Segment Start: MATERIAL PROVIDED

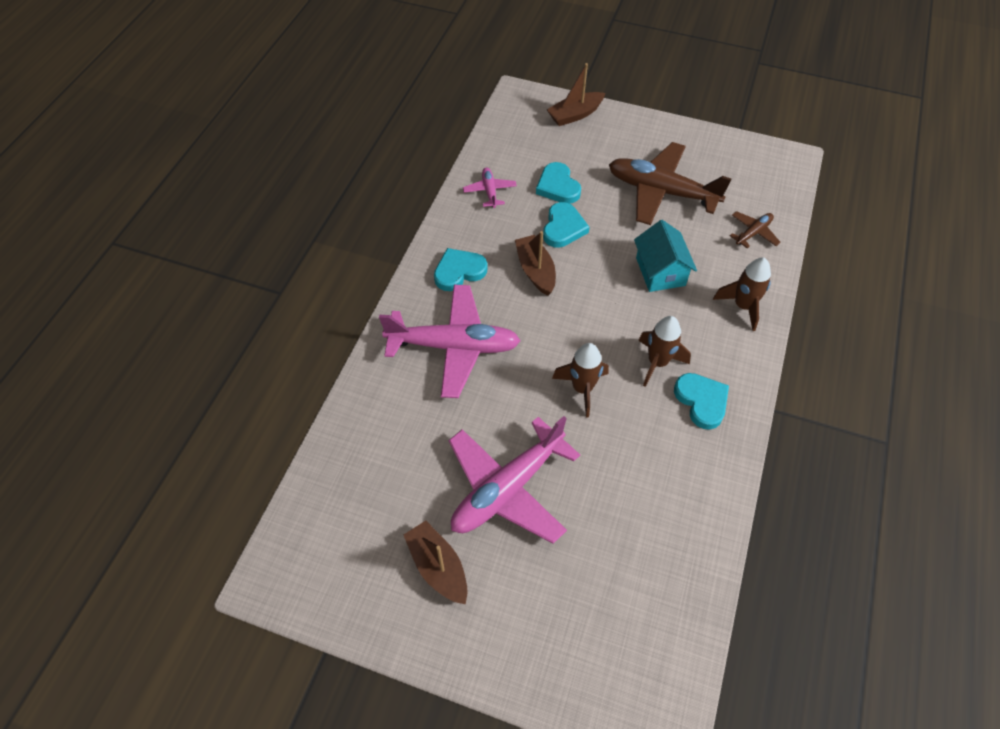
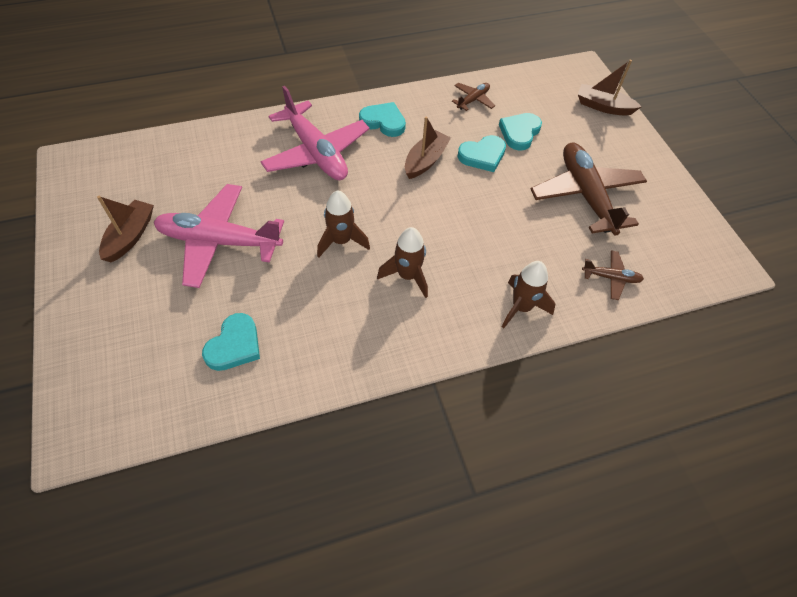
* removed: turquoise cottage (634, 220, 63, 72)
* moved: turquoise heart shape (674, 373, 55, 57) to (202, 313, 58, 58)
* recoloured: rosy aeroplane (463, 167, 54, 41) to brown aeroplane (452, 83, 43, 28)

Segment End: MATERIAL PROVIDED

> _WHAT TO DO_
Copy every line that contains "turquoise" from the listing above.

> _RESPONSE TO THE TASK_
* removed: turquoise cottage (634, 220, 63, 72)
* moved: turquoise heart shape (674, 373, 55, 57) to (202, 313, 58, 58)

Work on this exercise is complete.